Edit difference data:
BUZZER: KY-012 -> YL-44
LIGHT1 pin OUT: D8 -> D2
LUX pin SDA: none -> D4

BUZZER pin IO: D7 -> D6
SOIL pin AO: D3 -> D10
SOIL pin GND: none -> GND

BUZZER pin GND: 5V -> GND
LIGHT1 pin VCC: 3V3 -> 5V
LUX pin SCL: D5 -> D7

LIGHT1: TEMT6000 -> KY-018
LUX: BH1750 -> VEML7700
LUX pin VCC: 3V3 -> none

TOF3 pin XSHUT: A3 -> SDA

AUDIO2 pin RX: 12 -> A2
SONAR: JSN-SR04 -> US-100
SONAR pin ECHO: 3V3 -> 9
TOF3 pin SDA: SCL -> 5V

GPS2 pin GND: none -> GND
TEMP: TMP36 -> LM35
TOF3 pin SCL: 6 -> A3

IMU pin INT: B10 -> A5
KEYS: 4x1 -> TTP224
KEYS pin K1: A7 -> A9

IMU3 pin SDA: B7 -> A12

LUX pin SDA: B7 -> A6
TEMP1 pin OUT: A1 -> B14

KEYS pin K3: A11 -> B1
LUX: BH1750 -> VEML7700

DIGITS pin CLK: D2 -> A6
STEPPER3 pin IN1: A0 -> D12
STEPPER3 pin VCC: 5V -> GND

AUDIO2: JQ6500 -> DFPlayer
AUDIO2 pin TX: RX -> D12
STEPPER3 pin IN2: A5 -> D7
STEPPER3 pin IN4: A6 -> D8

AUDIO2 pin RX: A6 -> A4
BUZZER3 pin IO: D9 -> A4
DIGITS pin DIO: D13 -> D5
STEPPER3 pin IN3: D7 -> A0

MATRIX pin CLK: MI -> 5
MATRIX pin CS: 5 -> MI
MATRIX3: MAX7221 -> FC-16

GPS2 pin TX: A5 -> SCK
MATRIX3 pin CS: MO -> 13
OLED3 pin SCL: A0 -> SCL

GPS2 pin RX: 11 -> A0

# Exercise:
Restate word for word the lines above, beginning with the one that contains "STEPPER3 pin IN4: A6 -> D8" and ending with the last line.

# Result:
STEPPER3 pin IN4: A6 -> D8

AUDIO2 pin RX: A6 -> A4
BUZZER3 pin IO: D9 -> A4
DIGITS pin DIO: D13 -> D5
STEPPER3 pin IN3: D7 -> A0

MATRIX pin CLK: MI -> 5
MATRIX pin CS: 5 -> MI
MATRIX3: MAX7221 -> FC-16

GPS2 pin TX: A5 -> SCK
MATRIX3 pin CS: MO -> 13
OLED3 pin SCL: A0 -> SCL

GPS2 pin RX: 11 -> A0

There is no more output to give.